Each line of the material that includes the string "grey" counts once; report the total and nothing further.

» Given data:
• • • • • • •

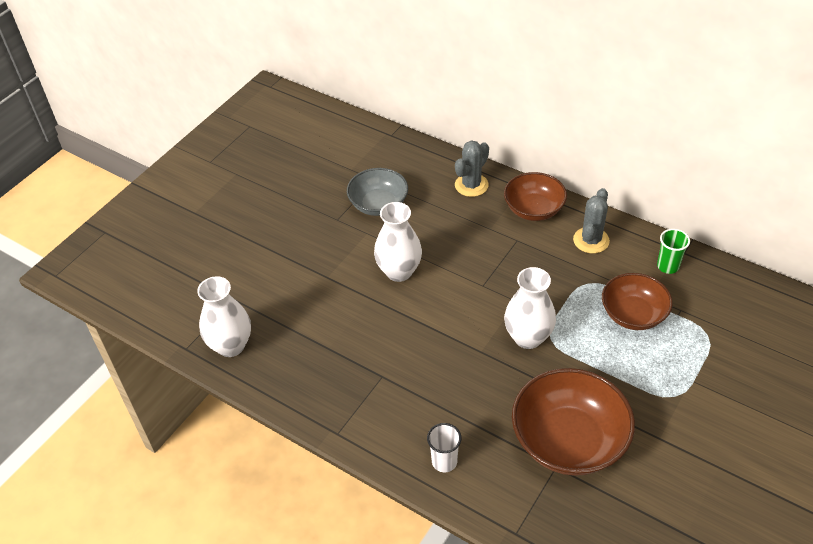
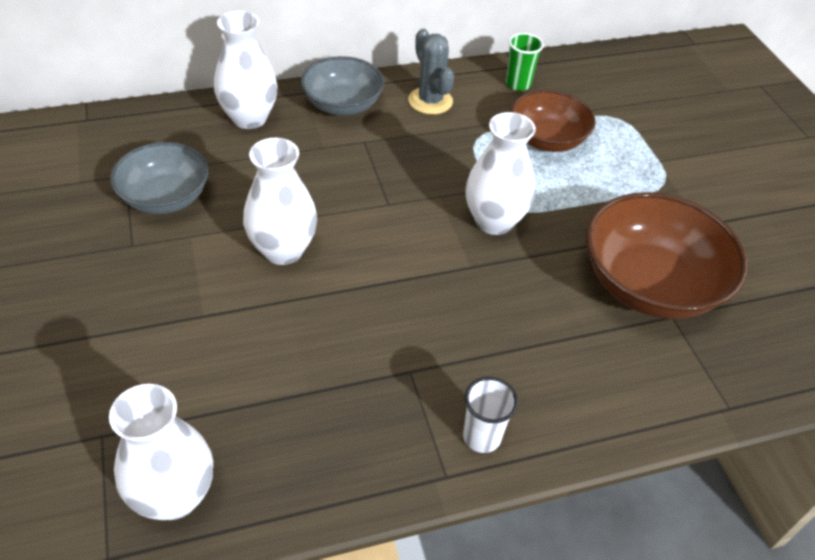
camera: 55 degrees left, 0 degrees up
white cup [427,423,462,472] -> white cup moved to [463,377,518,453]
grey cactus [455,141,489,197] -> white vase [214,11,278,129]
brown bowl [504,172,567,221] -> grey bowl [301,56,384,116]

• • • • • • •

» Answer to this problem: 2